Look through the data below for the line with "(556, 205) = (300, 171): none", and transcribe it exactly together with each line after it up to and including the line with "(873, 477) = (690, 177): turquoise". Give nothing else.

Dataset excerpts
--------------------------------

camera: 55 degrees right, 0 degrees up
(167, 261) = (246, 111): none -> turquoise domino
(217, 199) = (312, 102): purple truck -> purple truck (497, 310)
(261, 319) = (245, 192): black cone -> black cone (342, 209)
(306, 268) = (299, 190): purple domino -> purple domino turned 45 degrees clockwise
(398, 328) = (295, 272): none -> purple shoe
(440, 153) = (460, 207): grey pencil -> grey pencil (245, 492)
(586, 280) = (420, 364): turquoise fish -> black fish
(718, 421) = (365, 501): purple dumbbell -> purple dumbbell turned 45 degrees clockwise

--------------------------------

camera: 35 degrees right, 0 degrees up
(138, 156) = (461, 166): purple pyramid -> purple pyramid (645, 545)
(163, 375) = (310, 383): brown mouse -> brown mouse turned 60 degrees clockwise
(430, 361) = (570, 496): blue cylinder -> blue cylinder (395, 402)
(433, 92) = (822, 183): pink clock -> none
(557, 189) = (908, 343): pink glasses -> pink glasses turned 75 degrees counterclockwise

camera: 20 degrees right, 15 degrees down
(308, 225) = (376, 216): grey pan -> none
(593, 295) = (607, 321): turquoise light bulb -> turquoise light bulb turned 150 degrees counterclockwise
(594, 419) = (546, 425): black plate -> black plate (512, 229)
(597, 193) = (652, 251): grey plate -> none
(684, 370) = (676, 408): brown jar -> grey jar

--------------------------------

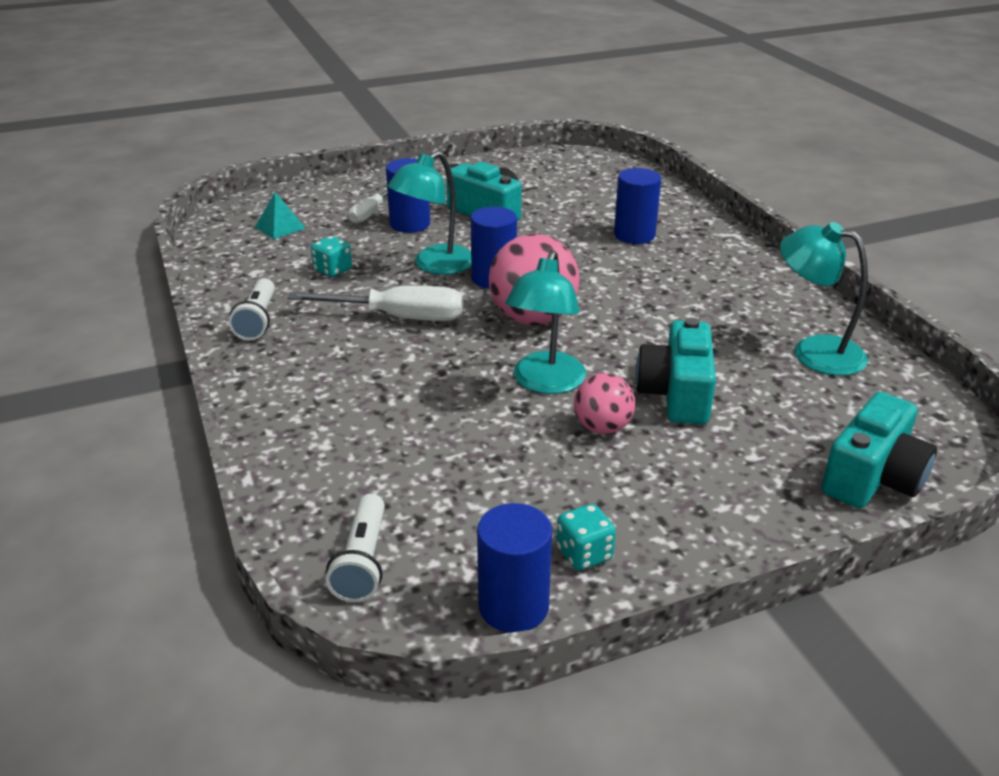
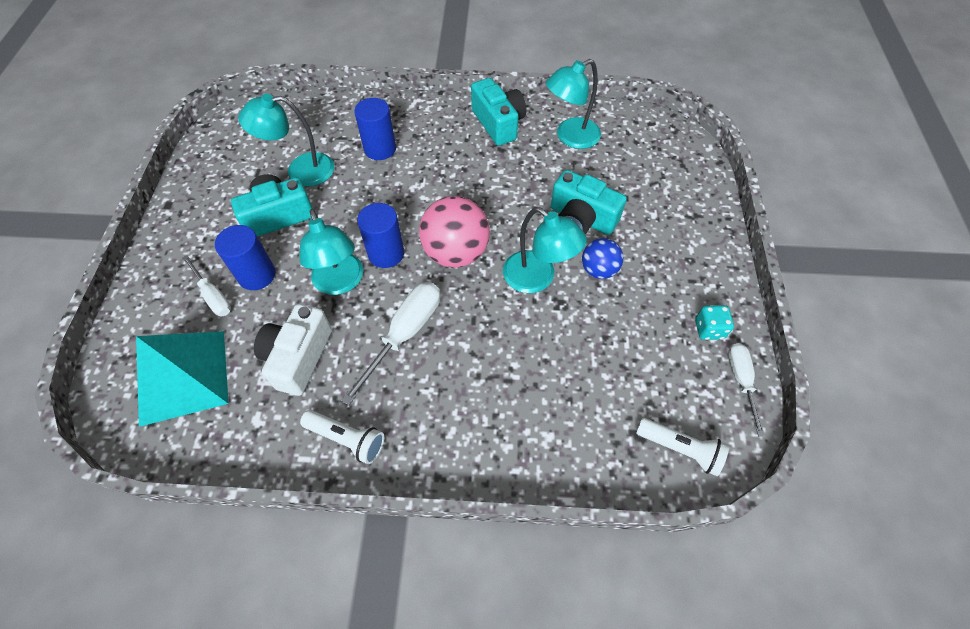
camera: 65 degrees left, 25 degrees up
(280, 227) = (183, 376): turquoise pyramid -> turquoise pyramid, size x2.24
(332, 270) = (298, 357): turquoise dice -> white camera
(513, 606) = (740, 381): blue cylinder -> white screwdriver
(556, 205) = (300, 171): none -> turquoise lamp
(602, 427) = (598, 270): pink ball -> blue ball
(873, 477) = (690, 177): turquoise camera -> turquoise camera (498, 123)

--------------------------------

## Solution to this problem:
(556, 205) = (300, 171): none -> turquoise lamp
(602, 427) = (598, 270): pink ball -> blue ball
(873, 477) = (690, 177): turquoise camera -> turquoise camera (498, 123)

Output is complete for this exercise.